Given the records below, set each one down again exactly as it reads.

== Records for the exercise

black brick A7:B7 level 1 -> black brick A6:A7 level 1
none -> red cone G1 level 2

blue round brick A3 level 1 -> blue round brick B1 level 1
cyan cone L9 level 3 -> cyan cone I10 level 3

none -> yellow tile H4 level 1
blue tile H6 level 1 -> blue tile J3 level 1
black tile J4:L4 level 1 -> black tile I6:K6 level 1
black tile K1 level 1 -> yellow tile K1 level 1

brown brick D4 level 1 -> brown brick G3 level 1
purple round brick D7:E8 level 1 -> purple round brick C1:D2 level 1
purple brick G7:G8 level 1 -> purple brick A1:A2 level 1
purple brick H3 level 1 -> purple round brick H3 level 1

====

- **Expected answer**
black brick A7:B7 level 1 -> black brick A6:A7 level 1
none -> red cone G1 level 2

blue round brick A3 level 1 -> blue round brick B1 level 1
cyan cone L9 level 3 -> cyan cone I10 level 3

none -> yellow tile H4 level 1
blue tile H6 level 1 -> blue tile J3 level 1
black tile J4:L4 level 1 -> black tile I6:K6 level 1
black tile K1 level 1 -> yellow tile K1 level 1

brown brick D4 level 1 -> brown brick G3 level 1
purple round brick D7:E8 level 1 -> purple round brick C1:D2 level 1
purple brick G7:G8 level 1 -> purple brick A1:A2 level 1
purple brick H3 level 1 -> purple round brick H3 level 1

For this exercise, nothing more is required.